Given records:
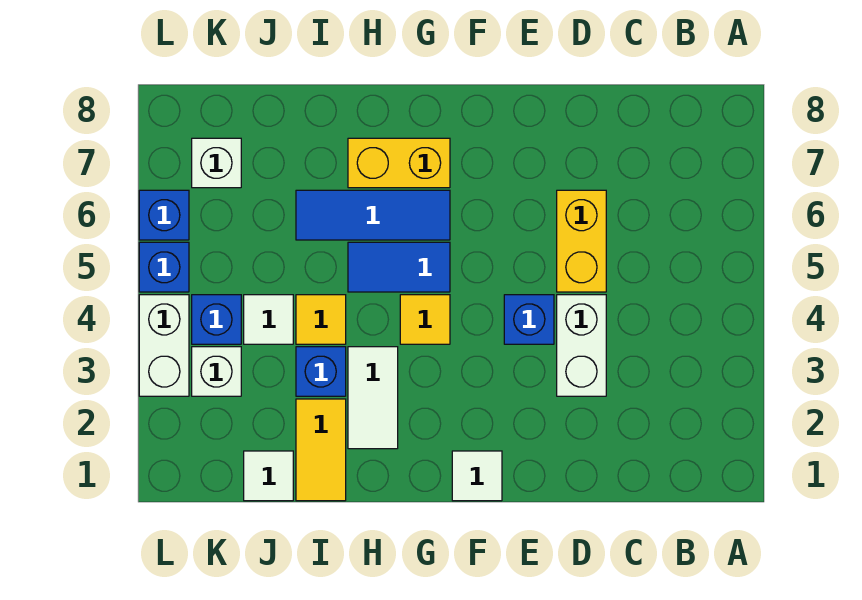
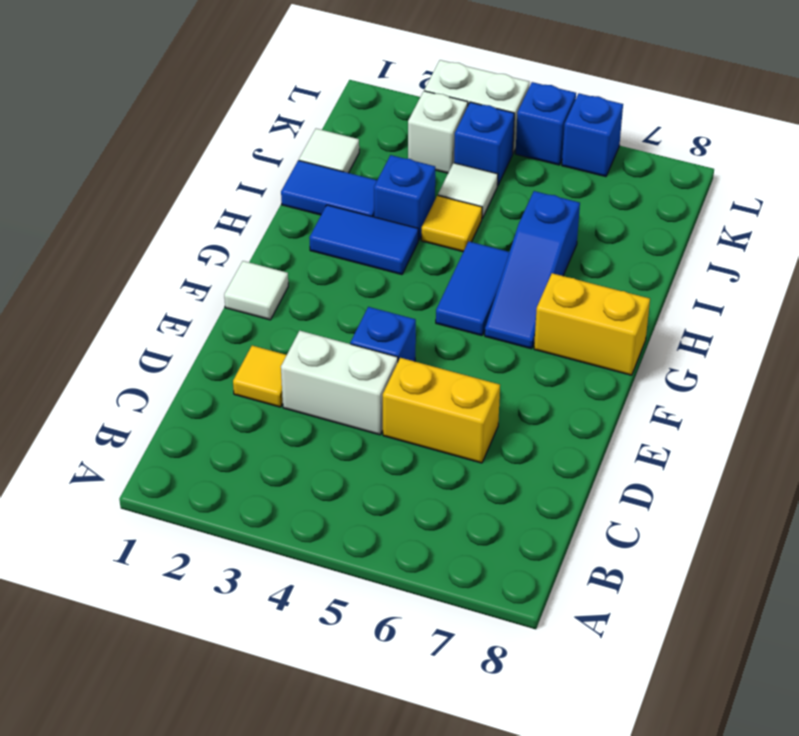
yellow tile G4 level 1 -> yellow tile D2 level 1
blue tile G6:I6 level 1 -> blue slope G6:I6 level 1 top I
yellow brick G7:H7 level 1 -> yellow brick G7:G8 level 1
white tile H2:H3 level 1 -> blue tile H2:H3 level 1
yellow tile I1:I2 level 1 -> blue tile I1:I2 level 1
white brick K7 level 1 -> none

Instructions for the task:
Give every line of the data above again as it stands; the pictures stay out.

Response for this exercise:
yellow tile G4 level 1 -> yellow tile D2 level 1
blue tile G6:I6 level 1 -> blue slope G6:I6 level 1 top I
yellow brick G7:H7 level 1 -> yellow brick G7:G8 level 1
white tile H2:H3 level 1 -> blue tile H2:H3 level 1
yellow tile I1:I2 level 1 -> blue tile I1:I2 level 1
white brick K7 level 1 -> none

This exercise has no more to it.